Copy the records below word for word, leaving out the pictures.

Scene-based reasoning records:
^^^^
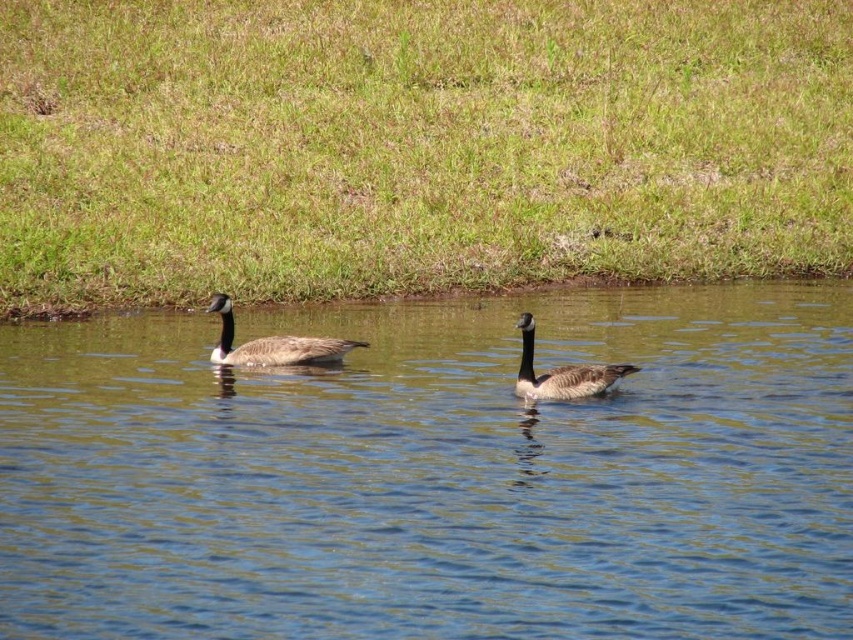
Question: Which of these objects is positioned farthest from the green grass at center?

Choices:
 (A) brown speckled duck at center
 (B) dark gray feathers at center

Answer: (B)

Question: Is green grass at center smaller than dark gray feathers at center?

Choices:
 (A) no
 (B) yes

Answer: (A)

Question: Which point is closer to the camera taking this photo?

Choices:
 (A) (502, 83)
 (B) (653, 312)
 (C) (624, 369)
 (D) (344, 353)

Answer: (C)

Question: Estimate the real-world distances between objects in this image. Which object is farther from the clear blue water at center?

Choices:
 (A) green grass at center
 (B) brown speckled duck at center
 (C) dark gray feathers at center

Answer: (A)

Question: Is green grass at center above brown speckled duck at center?

Choices:
 (A) yes
 (B) no

Answer: (A)

Question: Does clear blue water at center have a lesser width compared to green grass at center?

Choices:
 (A) no
 (B) yes

Answer: (B)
^^^^
__SOLUTION__:
Question: Which of these objects is positioned farthest from the green grass at center?

Choices:
 (A) brown speckled duck at center
 (B) dark gray feathers at center

Answer: (B)

Question: Is green grass at center smaller than dark gray feathers at center?

Choices:
 (A) no
 (B) yes

Answer: (A)

Question: Which point is closer to the camera taking this photo?

Choices:
 (A) (502, 83)
 (B) (653, 312)
 (C) (624, 369)
 (D) (344, 353)

Answer: (C)

Question: Estimate the real-world distances between objects in this image. Which object is farther from the clear blue water at center?

Choices:
 (A) green grass at center
 (B) brown speckled duck at center
 (C) dark gray feathers at center

Answer: (A)

Question: Is green grass at center above brown speckled duck at center?

Choices:
 (A) yes
 (B) no

Answer: (A)

Question: Does clear blue water at center have a lesser width compared to green grass at center?

Choices:
 (A) no
 (B) yes

Answer: (B)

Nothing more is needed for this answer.